BRIEF: Please reproduce the data exactly and omit the pictures.

##### DATA EXTRACT #####

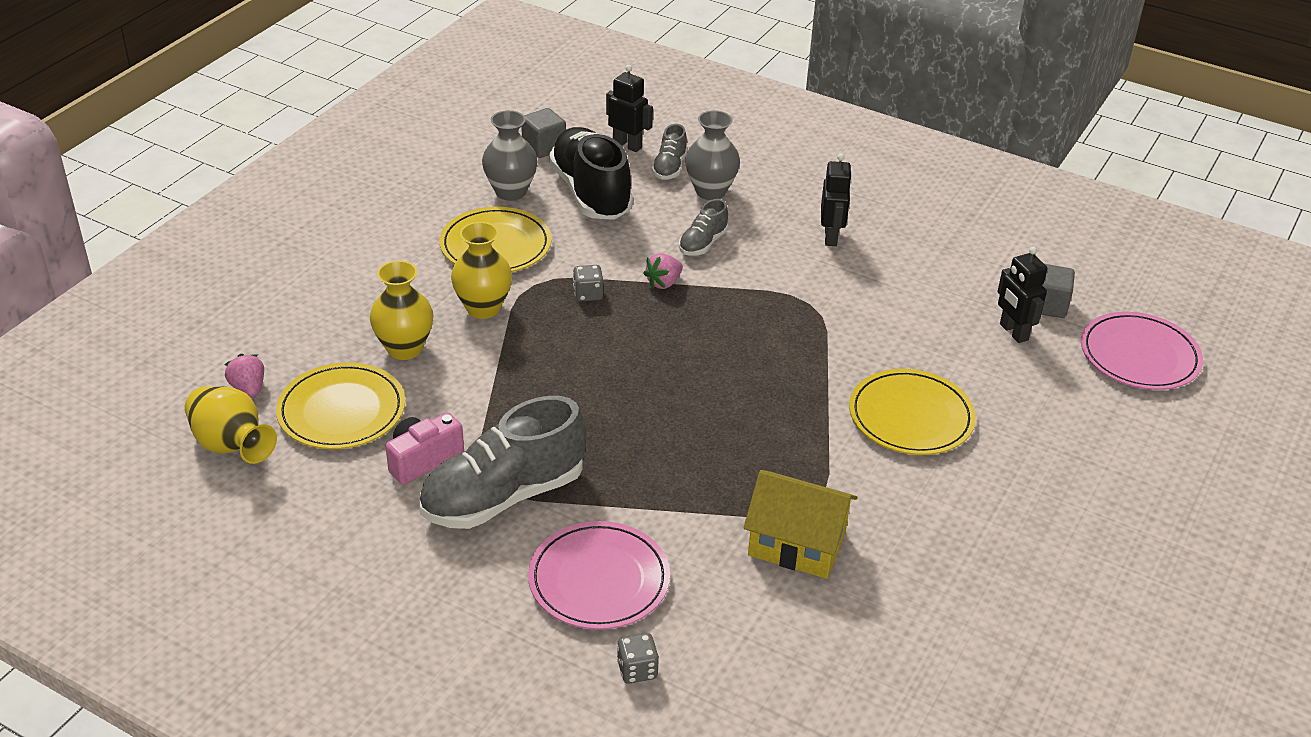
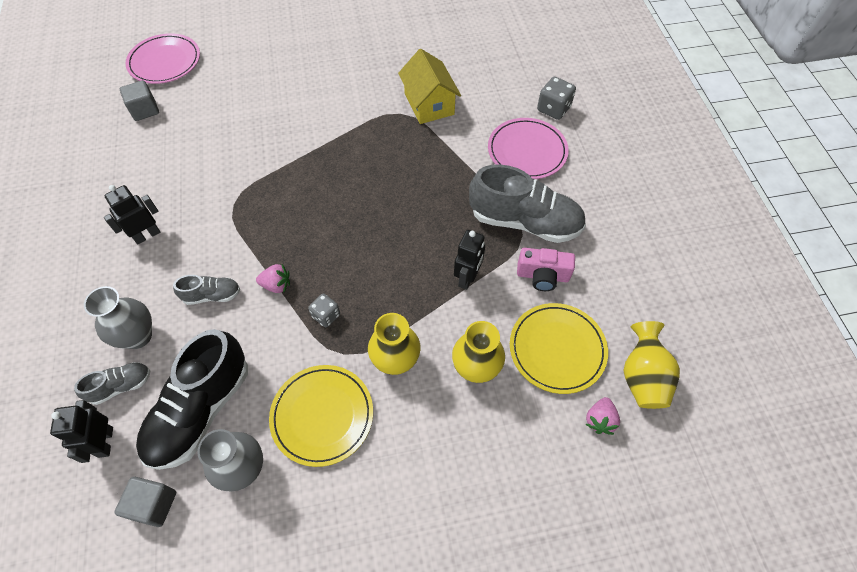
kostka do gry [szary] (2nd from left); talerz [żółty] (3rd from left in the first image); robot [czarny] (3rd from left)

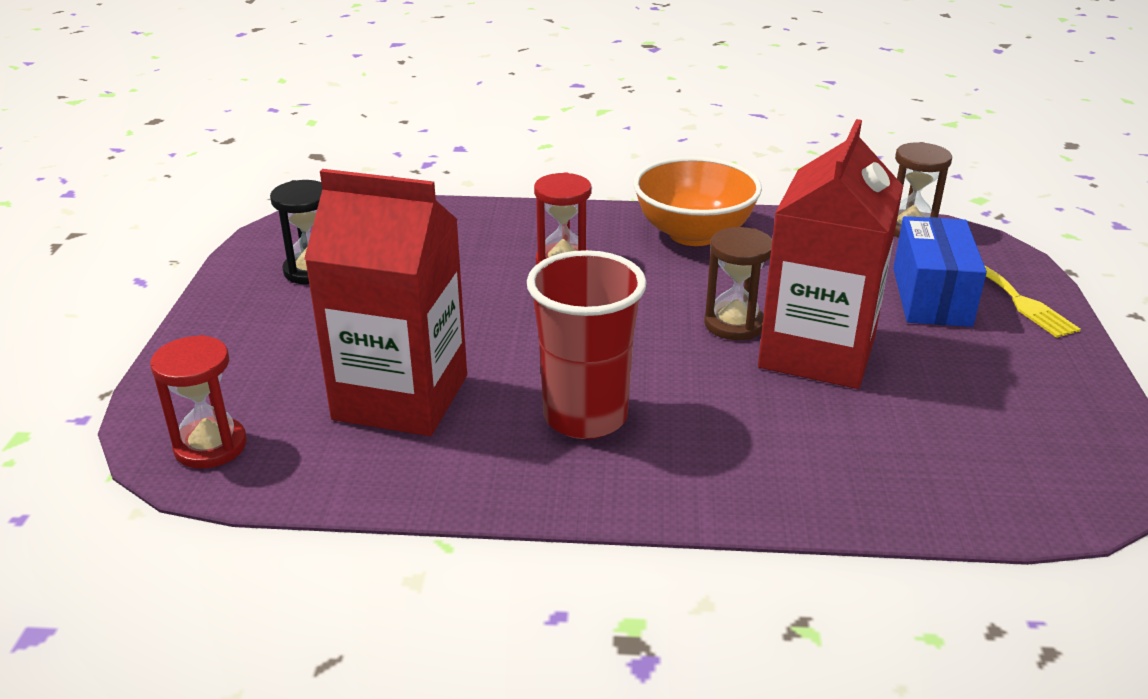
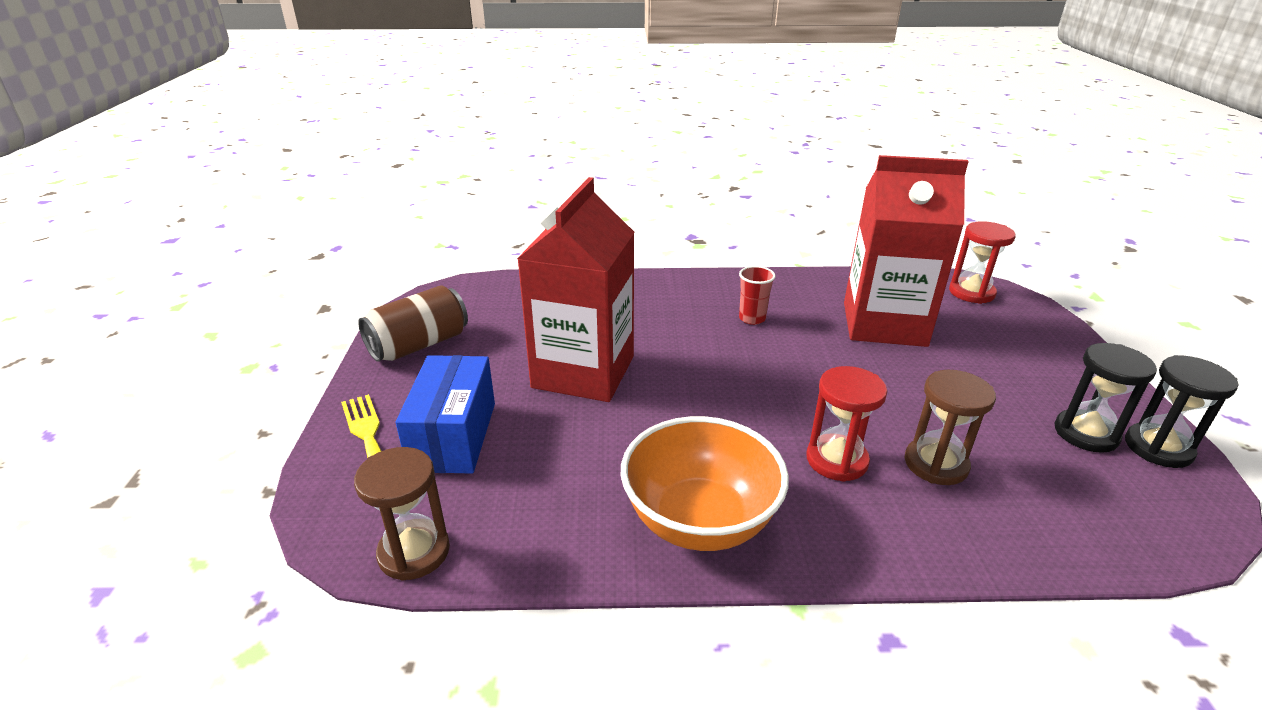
szklanka [czerwony]; klepsydra [brązowy] (2nd from left); puszka [brązowy]; klepsydra [czarny] (2nd from left)

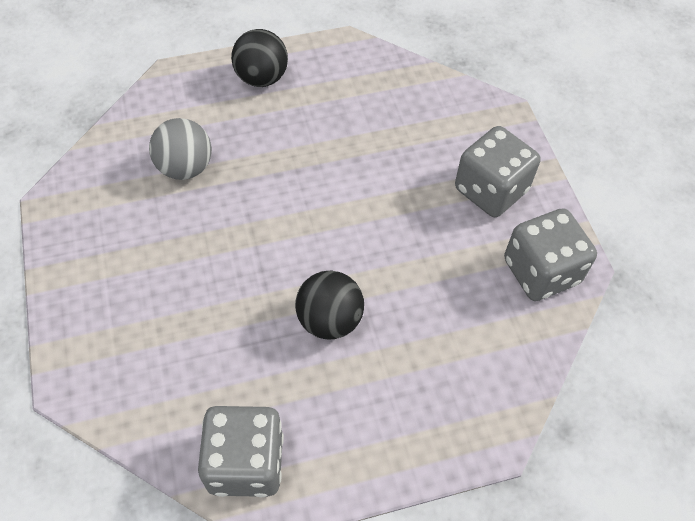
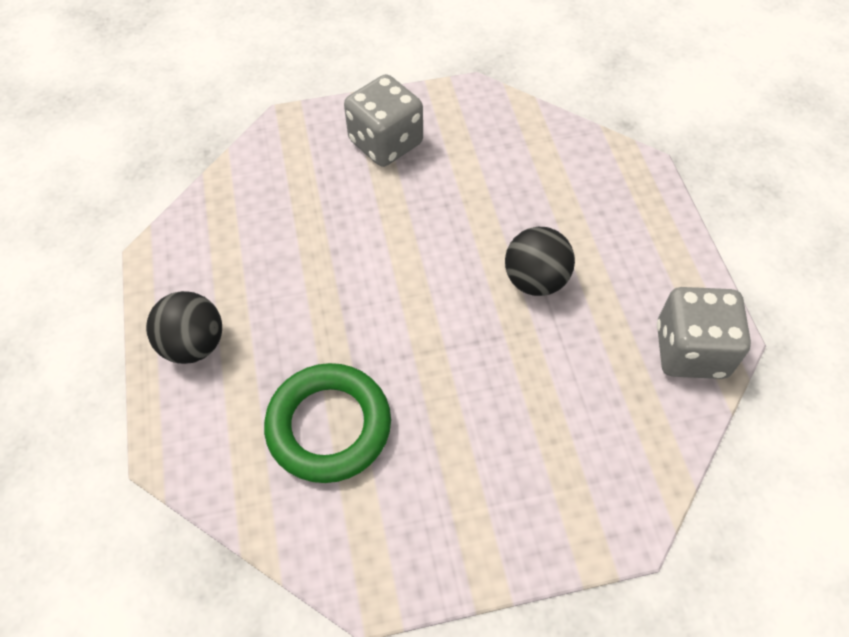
pierścień [zielony]; kostka do gry [szary] (3rd from left in the first image)

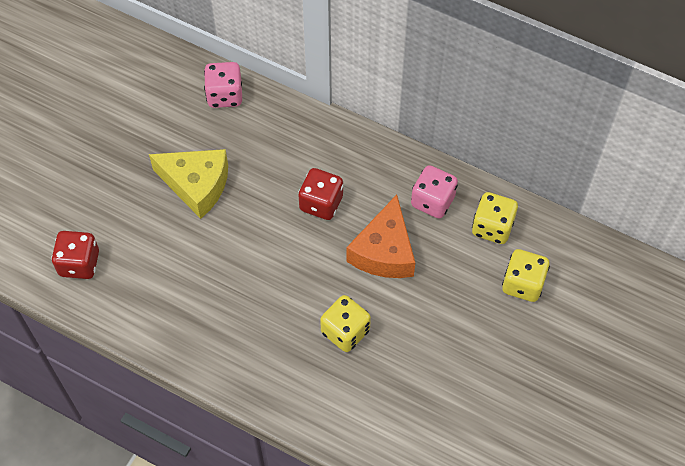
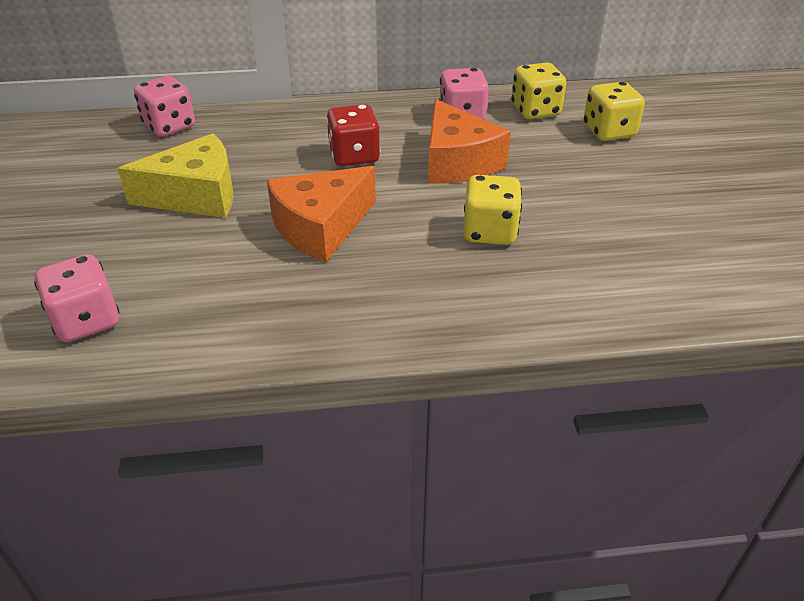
kostka do gry [różowy] (1st from left); ser [pomarańczowy] (1st from left)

#####

ANSWER SPACE:
kostka do gry [szary] (2nd from left); talerz [żółty] (3rd from left in the first image); robot [czarny] (3rd from left)

szklanka [czerwony]; klepsydra [brązowy] (2nd from left); puszka [brązowy]; klepsydra [czarny] (2nd from left)

pierścień [zielony]; kostka do gry [szary] (3rd from left in the first image)

kostka do gry [różowy] (1st from left); ser [pomarańczowy] (1st from left)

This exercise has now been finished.